● **YOUR GOAL**: Rewrite the data below as a numbered list, one line per item, with blank lines skipped and the pictures left out.

● **MATERIAL TO PROCESS**:

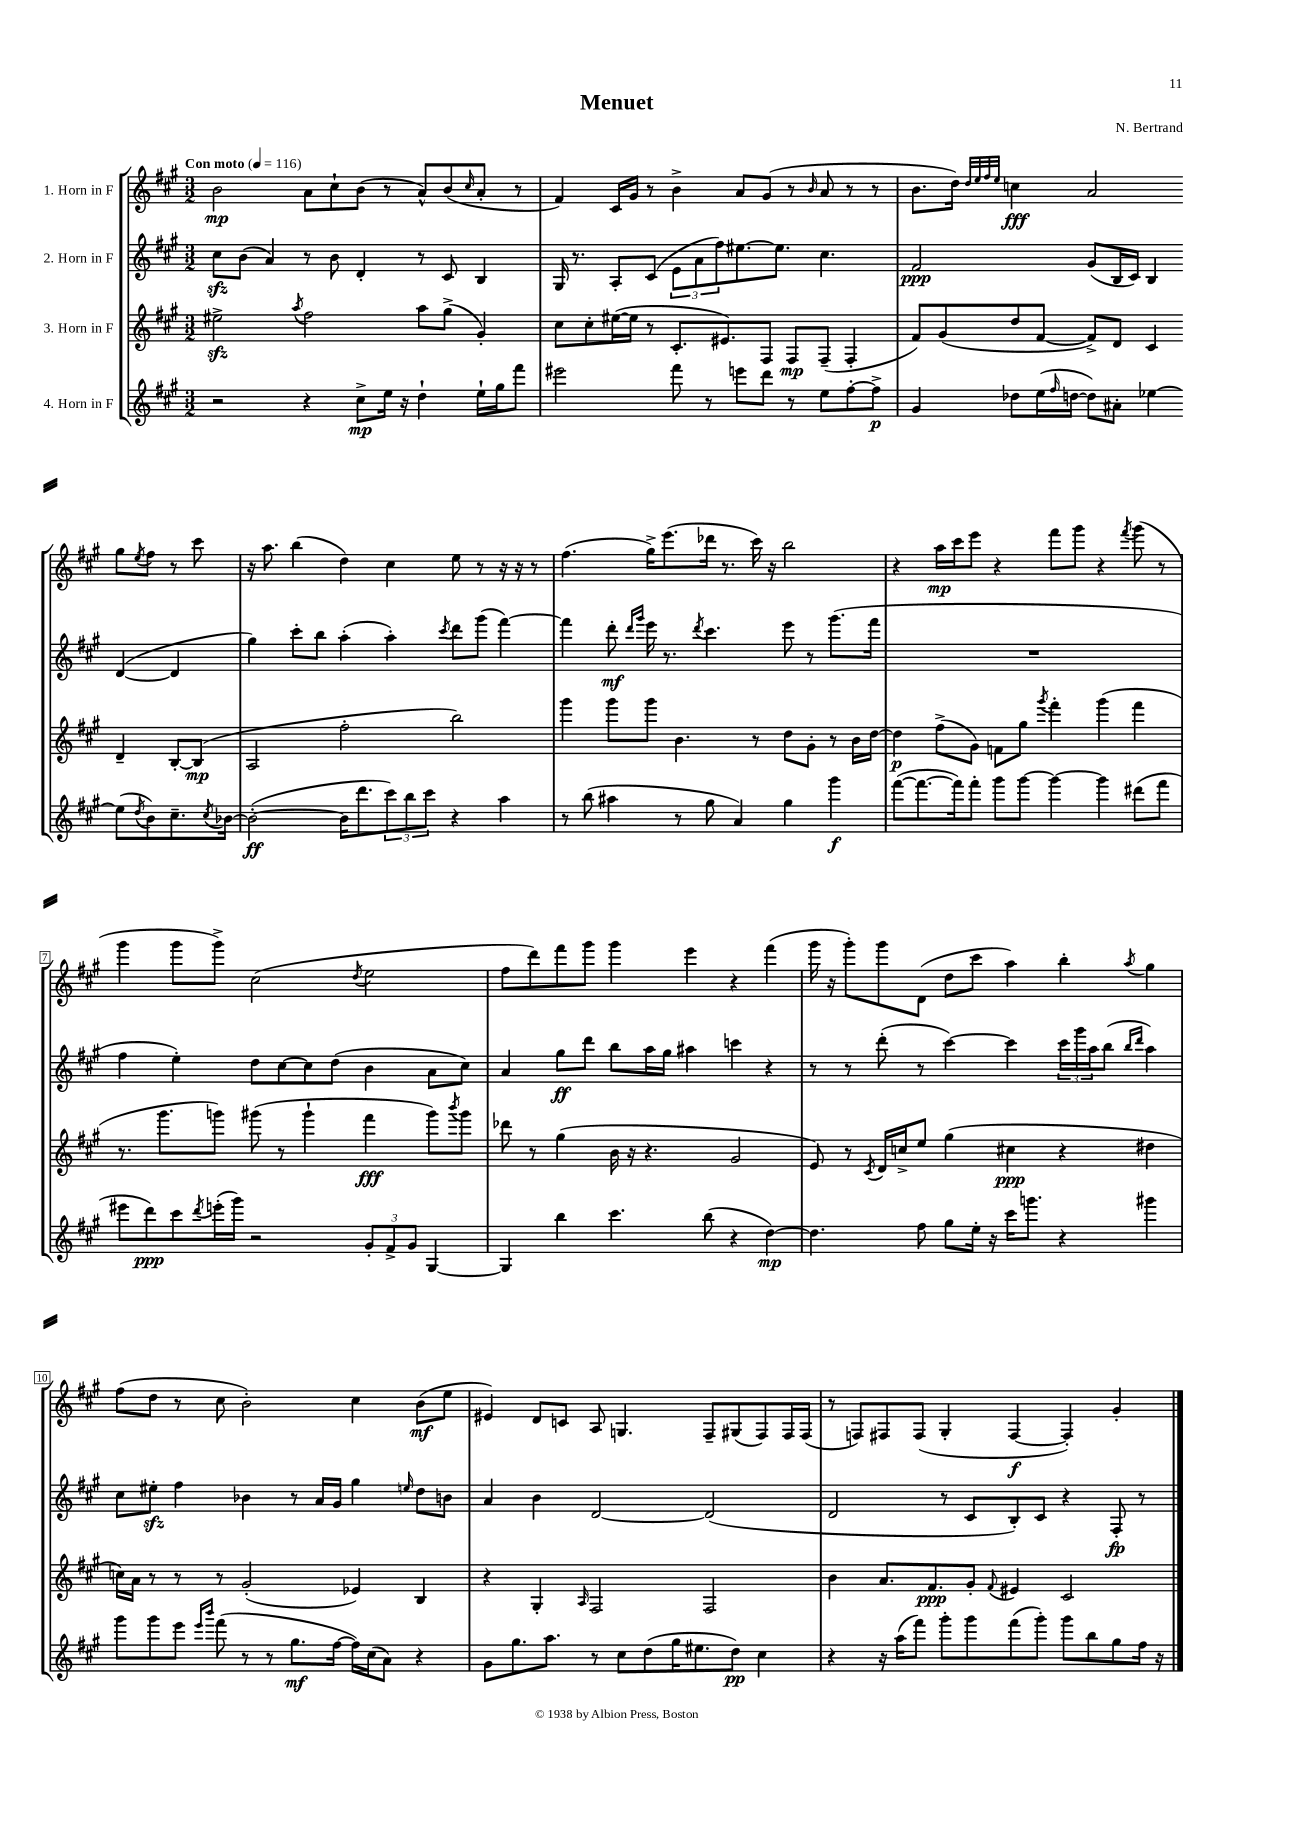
\header { title = "Menuet" composer = "N. Bertrand" }
<<
\new StaffGroup <<
\new Staff = "s0" \with { instrumentName = "1. Horn in F" } {
    \clef treble \key a \major \numericTimeSignature \time 3/2 \tempo "Con moto" 4 = 116
    b'2\mp a'8 cis''8-! b'8( r8 a'8-^) b'8( \grace { cis''16 } a'8-. r8 |
    fis'4) cis'16 gis'16 r8 b'4-> a'8 gis'8( r8 \grace { b'16 } a'8 r8 r8 |
    b'8. d''16) \grace { d''32 e''32 fis''32 e''32 } c''4\fff a'2 gis''8 \acciaccatura { e''8 } fis''8 r8 cis'''8 |
    r16 a''8. b''4( d''4) cis''4 e''8 r8 r16 r16 r8 |
    fis''4.( gis''16->) e'''8.( des'''16 r8. cis'''16) r16 b''2 |
    r4 a''16\mp cis'''16 e'''8 r4 fis'''8 gis'''8 r4 \acciaccatura { fis'''8 } gis'''8( r8 |
    gis'''4 gis'''8 gis'''8->) cis''2( \acciaccatura { d''8 } e''2 |
    fis''8 d'''8) fis'''8 gis'''8 gis'''4 e'''4 r4 fis'''4( |
    gis'''16 r16 gis'''8-.) gis'''8 d'8( d''8 cis'''8 a''4) b''4-. \acciaccatura { a''8 } gis''4 |
    fis''8( d''8 r8 cis''8 b'2-.) cis''4 b'8\mf( e''8 |
    eis'4) d'8 c'8 a8 g4. fis8-- gis8( fis8) fis16 fis16( |
    r8 f8) fis8 fis8( gis4-. fis4~\f fis4-.) gis'4-. \bar "|." |
}
\new Staff = "s1" \with { instrumentName = "2. Horn in F" } {
    \clef treble \key a \major \numericTimeSignature \time 3/2
    cis''8\sfz b'8( a'4) r8 b'8 d'4-. r8 cis'8 b4 |
    gis16 r8. a8-. cis'8( \tuplet 3/2 { e'8 a'8 fis''8) } eis''8.~ eis''8. cis''4. |
    fis'2\ppp gis'8( b16 cis'16) b4 d'4~( d'4 |
    gis''4) cis'''8-. b''8 a''4-.( a''4-.) \acciaccatura { cis'''8 } d'''8 gis'''8( fis'''4~) |
    fis'''4 d'''8-.\mf \grace { d'''16 gis'''16 } e'''16 r8. \acciaccatura { d'''8 } cis'''4. e'''8 r8 gis'''8.( fis'''16 |
    R1. |
    fis''4 e''4-.) d''8 cis''8~ cis''8 d''8( b'4 a'8 cis''8) |
    a'4 gis''8\ff d'''8 b''8 a''16 gis''16 ais''4 c'''4 r4 |
    r8 r8 d'''8-.( r8 cis'''4~) cis'''4 \tuplet 3/2 { cis'''16 gis'''16 a''16 } b''8( \grace { b''16 d'''16 } a''4) |
    cis''8 eis''8-.\sfz fis''4 bes'4 r8 a'16 gis'16 gis''4 \grace { e''16 } d''8 b'8 |
    a'4 b'4 d'2~ d'2( |
    d'2 r8 cis'8 b8-.) cis'8 r4 fis8-.\fp r8 \bar "|." |
}
\new Staff = "s2" \with { instrumentName = "3. Horn in F" } {
    \clef treble \key a \major \numericTimeSignature \time 3/2
    eis''2->\sfz \acciaccatura { a''8 } fis''2 a''8 gis''8->( gis'4-.) |
    cis''8 cis''8-. eis''16~( eis''16 r8 cis'8.-. eis'8.) fis8 fis8\mp fis8--( fis4-. |
    fis'8) gis'8( d''8 fis'8~ fis'8->) d'8 cis'4 d'4-- b8~-. b8\mp( |
    a2 fis''2-. b''2) |
    gis'''4 gis'''8 gis'''8 b'4. r8 d''8 gis'8-. r8 b'16 d''16~ |
    d''4\p fis''8->( gis'8) f'8 gis''8 \acciaccatura { gis'''8 } fis'''4-. gis'''4( fis'''4 |
    r8. gis'''8. g'''8) gis'''8( r8 gis'''4-! fis'''4\fff gis'''8) \acciaccatura { b'''8 } gis'''8 |
    des'''8 r8 gis''4( b'16 r16 r4. gis'2 |
    e'8) r8 \acciaccatura { cis'8 } d'16 c''16-> e''8 gis''4( cis''4\ppp r4 dis''4 |
    c''16) a'16 r8 r8 r8 gis'2-.( ees'4) b4 |
    r4 gis4-. \grace { a16 } fis2 fis2 |
    b'4 a'8. fis'8.\ppp gis'8-. \appoggiatura { fis'8 } eis'4 cis'2 \bar "|." |
}
\new Staff = "s3" \with { instrumentName = "4. Horn in F" } {
    \clef treble \key a \major \numericTimeSignature \time 3/2
    r2 r4 cis''8->\mp e''16 r16 d''4-! e''16-! gis''16 fis'''8 |
    eis'''2 fis'''8 r8 e'''8 d'''8 r8 e''8 fis''8~-. fis''8->\p |
    gis'4 des''8 e''16( \grace { fis''16 } d''16~ d''8) ais'8-. ees''4~ ees''8( \acciaccatura { d''8 } b'8) cis''8.-- \acciaccatura { cis''8 } bes'16~ |
    bes'2~-.\ff( bes'16 d'''8. \tuplet 3/2 { cis'''8) b''8 cis'''8 } r4 a''4 |
    r8 b''8( ais''4 r8 gis''8 a'4) gis''4 gis'''4\f |
    fis'''8~( fis'''8.~ fis'''16) fis'''8-. gis'''8 gis'''8~ gis'''4~ gis'''4 dis'''8( fis'''8 |
    eis'''8 d'''8\ppp) cis'''8 \acciaccatura { d'''8 } e'''16-.( gis'''16) r2 \tuplet 3/2 { gis'8-. fis'8-> gis'8 } gis4~ |
    gis4 b''4 cis'''4. b''8( r4 d''4~\mp) |
    d''4. fis''8 gis''8 e''16-. r16 cis'''16 g'''8. r4 gis'''4 |
    gis'''8 gis'''8 e'''8 \grace { e'''16 b'''16 } fis'''8( r8 r8 gis''8.\mf fis''16~ fis''16) cis''16( a'8) r4 |
    gis'8 gis''8. a''8. r8 cis''8 d''8( gis''16 eis''8. d''8\pp) cis''4 |
    r4 r16 a''16( fis'''8) gis'''8-. gis'''8 fis'''8( gis'''8-.) gis'''8 b''8 gis''8 fis''16 r16 \bar "|." |
}
>>
>>
\layout { \context { \Score \override BarNumber.stencil = #(make-stencil-boxer 0.1 0.3 ly:text-interface::print) } }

● **FINISHED TASK**:
1. \header { title = "Menuet" composer = "N. Bertrand" }
2. <<
3. \new StaffGroup <<
4. \new Staff = "s0" \with { instrumentName = "1. Horn in F" } {
5.     \clef treble \key a \major \numericTimeSignature \time 3/2 \tempo "Con moto" 4 = 116
6.     b'2\mp a'8 cis''8-! b'8( r8 a'8-^) b'8( \grace { cis''16 } a'8-. r8 |
7.     fis'4) cis'16 gis'16 r8 b'4-> a'8 gis'8( r8 \grace { b'16 } a'8 r8 r8 |
8.     b'8. d''16) \grace { d''32 e''32 fis''32 e''32 } c''4\fff a'2 gis''8 \acciaccatura { e''8 } fis''8 r8 cis'''8 |
9.     r16 a''8. b''4( d''4) cis''4 e''8 r8 r16 r16 r8 |
10.     fis''4.( gis''16->) e'''8.( des'''16 r8. cis'''16) r16 b''2 |
11.     r4 a''16\mp cis'''16 e'''8 r4 fis'''8 gis'''8 r4 \acciaccatura { fis'''8 } gis'''8( r8 |
12.     gis'''4 gis'''8 gis'''8->) cis''2( \acciaccatura { d''8 } e''2 |
13.     fis''8 d'''8) fis'''8 gis'''8 gis'''4 e'''4 r4 fis'''4( |
14.     gis'''16 r16 gis'''8-.) gis'''8 d'8( d''8 cis'''8 a''4) b''4-. \acciaccatura { a''8 } gis''4 |
15.     fis''8( d''8 r8 cis''8 b'2-.) cis''4 b'8\mf( e''8 |
16.     eis'4) d'8 c'8 a8 g4. fis8-- gis8( fis8) fis16 fis16( |
17.     r8 f8) fis8 fis8( gis4-. fis4~\f fis4-.) gis'4-. \bar "|." |
18. }
19. \new Staff = "s1" \with { instrumentName = "2. Horn in F" } {
20.     \clef treble \key a \major \numericTimeSignature \time 3/2
21.     cis''8\sfz b'8( a'4) r8 b'8 d'4-. r8 cis'8 b4 |
22.     gis16 r8. a8-. cis'8( \tuplet 3/2 { e'8 a'8 fis''8) } eis''8.~ eis''8. cis''4. |
23.     fis'2\ppp gis'8( b16 cis'16) b4 d'4~( d'4 |
24.     gis''4) cis'''8-. b''8 a''4-.( a''4-.) \acciaccatura { cis'''8 } d'''8 gis'''8( fis'''4~) |
25.     fis'''4 d'''8-.\mf \grace { d'''16 gis'''16 } e'''16 r8. \acciaccatura { d'''8 } cis'''4. e'''8 r8 gis'''8.( fis'''16 |
26.     R1. |
27.     fis''4 e''4-.) d''8 cis''8~ cis''8 d''8( b'4 a'8 cis''8) |
28.     a'4 gis''8\ff d'''8 b''8 a''16 gis''16 ais''4 c'''4 r4 |
29.     r8 r8 d'''8-.( r8 cis'''4~) cis'''4 \tuplet 3/2 { cis'''16 gis'''16 a''16 } b''8( \grace { b''16 d'''16 } a''4) |
30.     cis''8 eis''8-.\sfz fis''4 bes'4 r8 a'16 gis'16 gis''4 \grace { e''16 } d''8 b'8 |
31.     a'4 b'4 d'2~ d'2( |
32.     d'2 r8 cis'8 b8-.) cis'8 r4 fis8-.\fp r8 \bar "|." |
33. }
34. \new Staff = "s2" \with { instrumentName = "3. Horn in F" } {
35.     \clef treble \key a \major \numericTimeSignature \time 3/2
36.     eis''2->\sfz \acciaccatura { a''8 } fis''2 a''8 gis''8->( gis'4-.) |
37.     cis''8 cis''8-. eis''16~( eis''16 r8 cis'8.-. eis'8.) fis8 fis8\mp fis8--( fis4-. |
38.     fis'8) gis'8( d''8 fis'8~ fis'8->) d'8 cis'4 d'4-- b8~-. b8\mp( |
39.     a2 fis''2-. b''2) |
40.     gis'''4 gis'''8 gis'''8 b'4. r8 d''8 gis'8-. r8 b'16 d''16~ |
41.     d''4\p fis''8->( gis'8) f'8 gis''8 \acciaccatura { gis'''8 } fis'''4-. gis'''4( fis'''4 |
42.     r8. gis'''8. g'''8) gis'''8( r8 gis'''4-! fis'''4\fff gis'''8) \acciaccatura { b'''8 } gis'''8 |
43.     des'''8 r8 gis''4( b'16 r16 r4. gis'2 |
44.     e'8) r8 \acciaccatura { cis'8 } d'16 c''16-> e''8 gis''4( cis''4\ppp r4 dis''4 |
45.     c''16) a'16 r8 r8 r8 gis'2-.( ees'4) b4 |
46.     r4 gis4-. \grace { a16 } fis2 fis2 |
47.     b'4 a'8. fis'8.\ppp gis'8-. \appoggiatura { fis'8 } eis'4 cis'2 \bar "|." |
48. }
49. \new Staff = "s3" \with { instrumentName = "4. Horn in F" } {
50.     \clef treble \key a \major \numericTimeSignature \time 3/2
51.     r2 r4 cis''8->\mp e''16 r16 d''4-! e''16-! gis''16 fis'''8 |
52.     eis'''2 fis'''8 r8 e'''8 d'''8 r8 e''8 fis''8~-. fis''8->\p |
53.     gis'4 des''8 e''16( \grace { fis''16 } d''16~ d''8) ais'8-. ees''4~ ees''8( \acciaccatura { d''8 } b'8) cis''8.-- \acciaccatura { cis''8 } bes'16~ |
54.     bes'2~-.\ff( bes'16 d'''8. \tuplet 3/2 { cis'''8) b''8 cis'''8 } r4 a''4 |
55.     r8 b''8( ais''4 r8 gis''8 a'4) gis''4 gis'''4\f |
56.     fis'''8~( fis'''8.~ fis'''16) fis'''8-. gis'''8 gis'''8~ gis'''4~ gis'''4 dis'''8( fis'''8 |
57.     eis'''8 d'''8\ppp) cis'''8 \acciaccatura { d'''8 } e'''16-.( gis'''16) r2 \tuplet 3/2 { gis'8-. fis'8-> gis'8 } gis4~ |
58.     gis4 b''4 cis'''4. b''8( r4 d''4~\mp) |
59.     d''4. fis''8 gis''8 e''16-. r16 cis'''16 g'''8. r4 gis'''4 |
60.     gis'''8 gis'''8 e'''8 \grace { e'''16 b'''16 } fis'''8( r8 r8 gis''8.\mf fis''16~ fis''16) cis''16( a'8) r4 |
61.     gis'8 gis''8. a''8. r8 cis''8 d''8( gis''16 eis''8. d''8\pp) cis''4 |
62.     r4 r16 a''16( fis'''8) gis'''8-. gis'''8 fis'''8( gis'''8-.) gis'''8 b''8 gis''8 fis''16 r16 \bar "|." |
63. }
64. >>
65. >>
66. \layout { \context { \Score \override BarNumber.stencil = #(make-stencil-boxer 0.1 0.3 ly:text-interface::print) } }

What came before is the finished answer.